_Task description:_ In the records below, which lines include "white"? Copy them.

_Available data:_
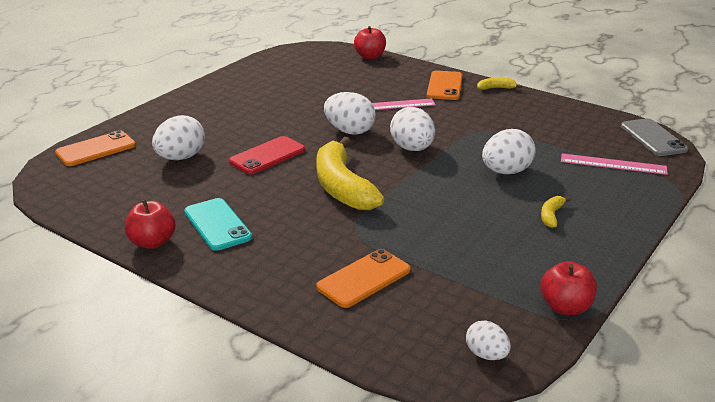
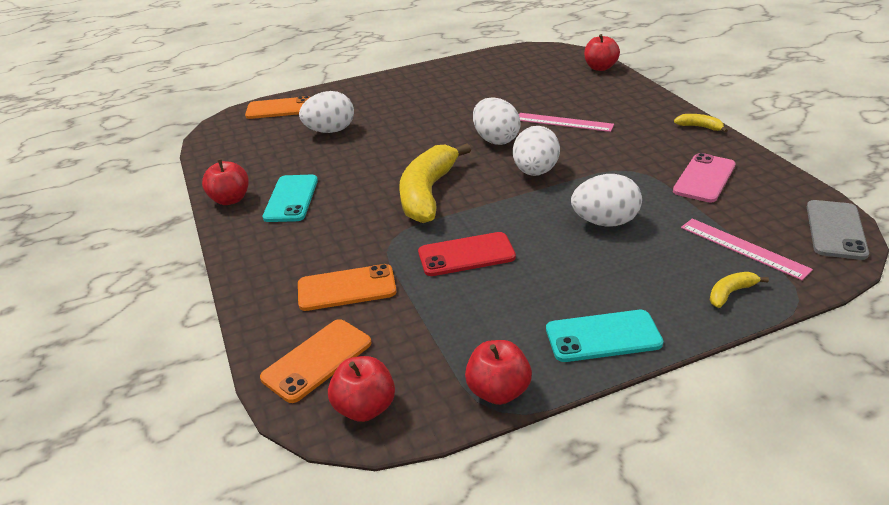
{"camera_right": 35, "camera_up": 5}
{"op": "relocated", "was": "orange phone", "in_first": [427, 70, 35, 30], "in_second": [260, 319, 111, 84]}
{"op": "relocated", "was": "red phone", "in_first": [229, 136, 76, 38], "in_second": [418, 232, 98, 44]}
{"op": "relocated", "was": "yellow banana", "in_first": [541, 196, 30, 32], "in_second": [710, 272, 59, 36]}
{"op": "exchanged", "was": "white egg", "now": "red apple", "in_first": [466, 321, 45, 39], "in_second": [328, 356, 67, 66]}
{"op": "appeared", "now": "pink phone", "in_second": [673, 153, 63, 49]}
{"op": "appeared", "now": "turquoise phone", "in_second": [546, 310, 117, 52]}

* * *

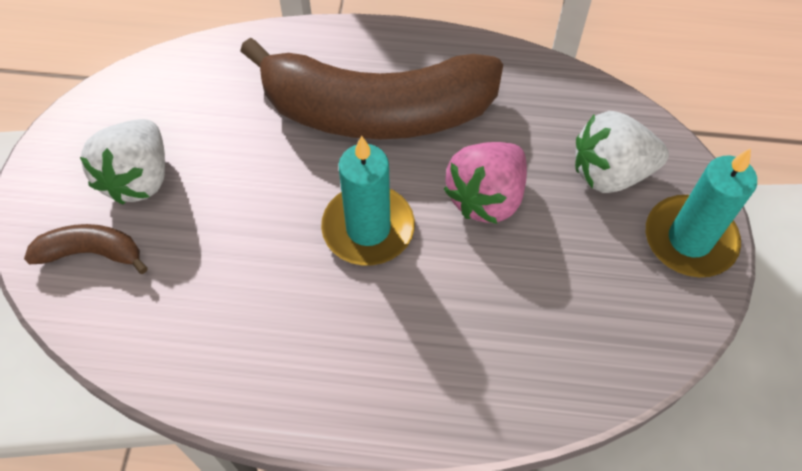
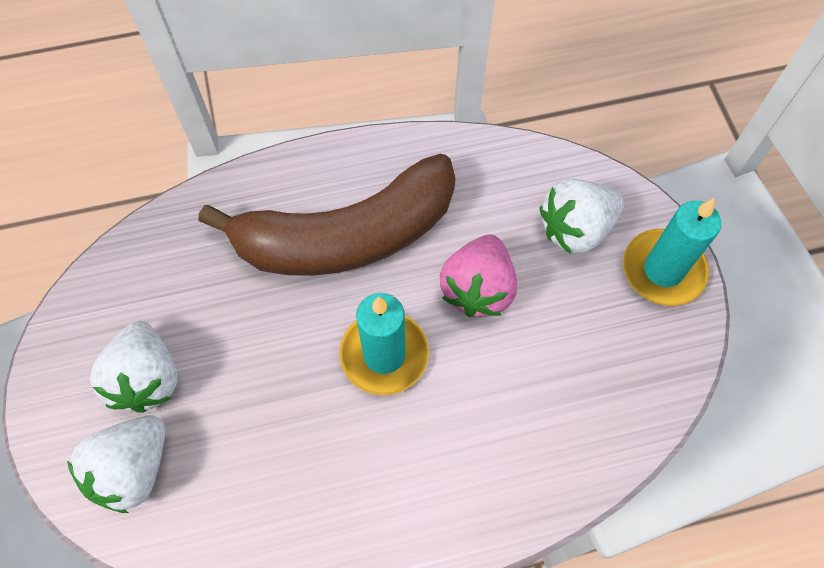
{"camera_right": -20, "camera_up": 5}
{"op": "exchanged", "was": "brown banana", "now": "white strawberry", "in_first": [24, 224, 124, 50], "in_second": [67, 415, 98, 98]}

_Answer space:_
{"op": "exchanged", "was": "white egg", "now": "red apple", "in_first": [466, 321, 45, 39], "in_second": [328, 356, 67, 66]}
{"op": "exchanged", "was": "brown banana", "now": "white strawberry", "in_first": [24, 224, 124, 50], "in_second": [67, 415, 98, 98]}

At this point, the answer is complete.